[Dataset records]
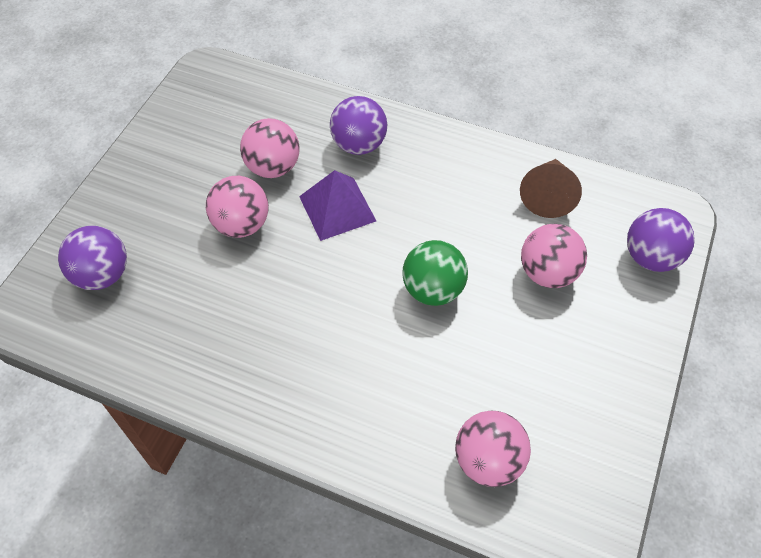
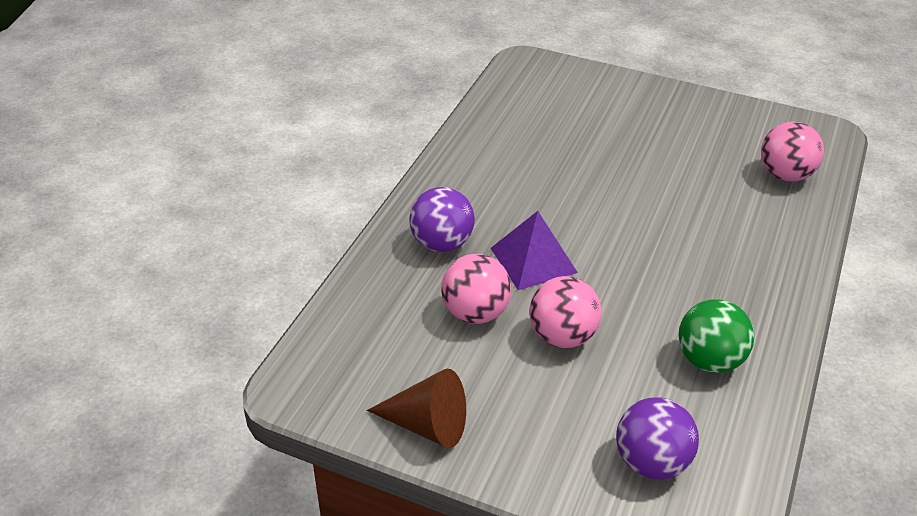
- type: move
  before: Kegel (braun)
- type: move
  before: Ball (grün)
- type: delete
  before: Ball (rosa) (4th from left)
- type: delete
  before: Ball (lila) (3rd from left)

--

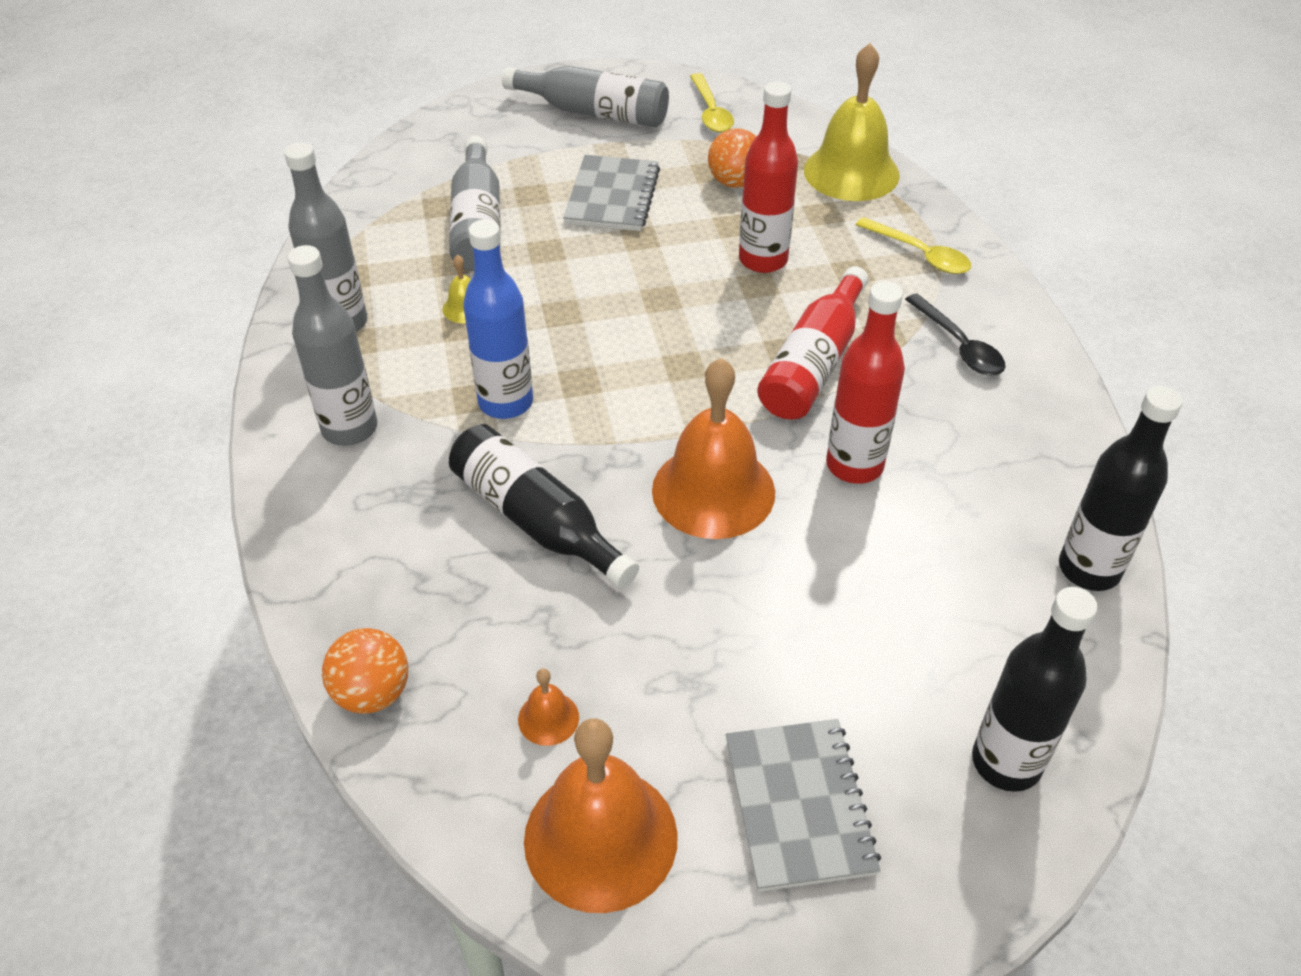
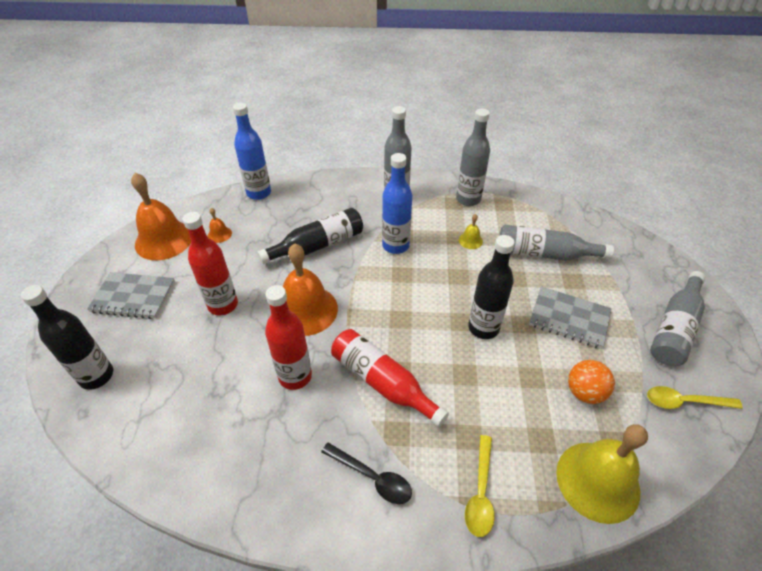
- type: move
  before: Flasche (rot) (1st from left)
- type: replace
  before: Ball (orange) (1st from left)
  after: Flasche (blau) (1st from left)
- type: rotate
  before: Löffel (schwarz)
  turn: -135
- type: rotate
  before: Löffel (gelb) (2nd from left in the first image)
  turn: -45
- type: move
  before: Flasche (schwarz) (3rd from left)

--

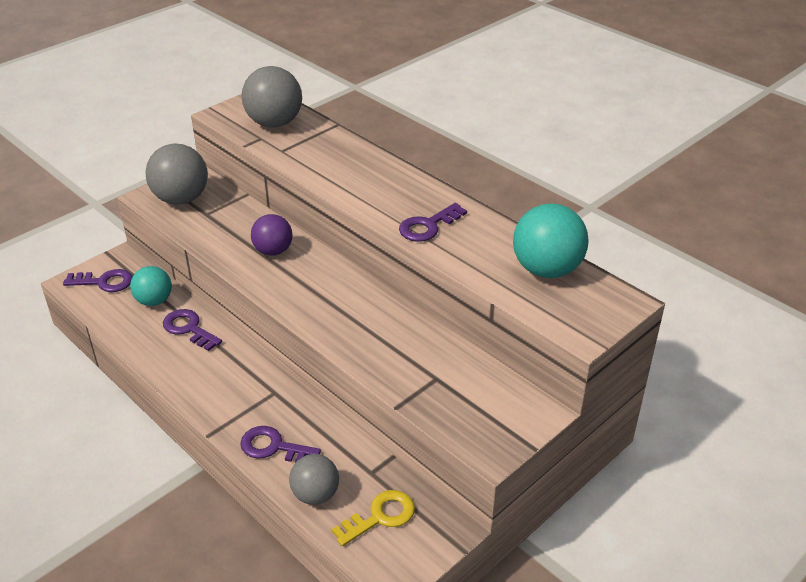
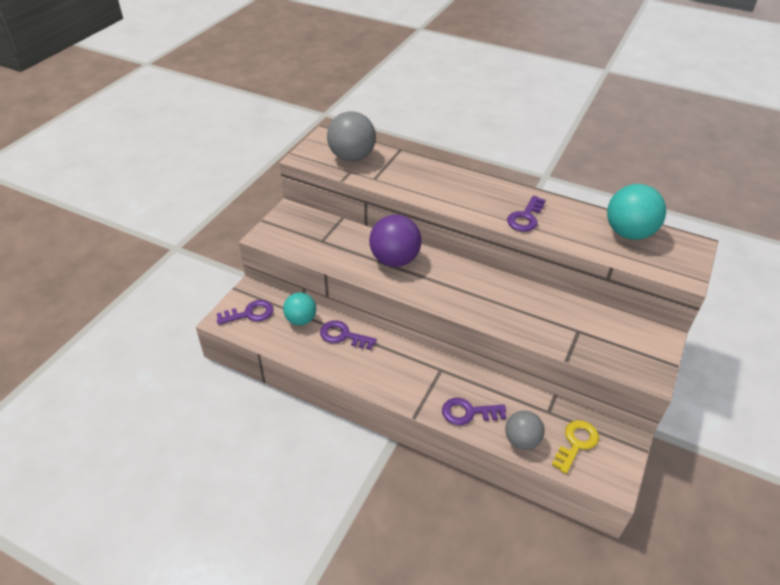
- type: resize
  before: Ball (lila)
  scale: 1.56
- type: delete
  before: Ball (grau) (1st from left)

Aim of the task:
When a line contains the string "Ball", copy it from the records.

Solution to the exercise:
  before: Ball (grün)
  before: Ball (rosa) (4th from left)
  before: Ball (lila) (3rd from left)
  before: Ball (orange) (1st from left)
  before: Ball (lila)
  before: Ball (grau) (1st from left)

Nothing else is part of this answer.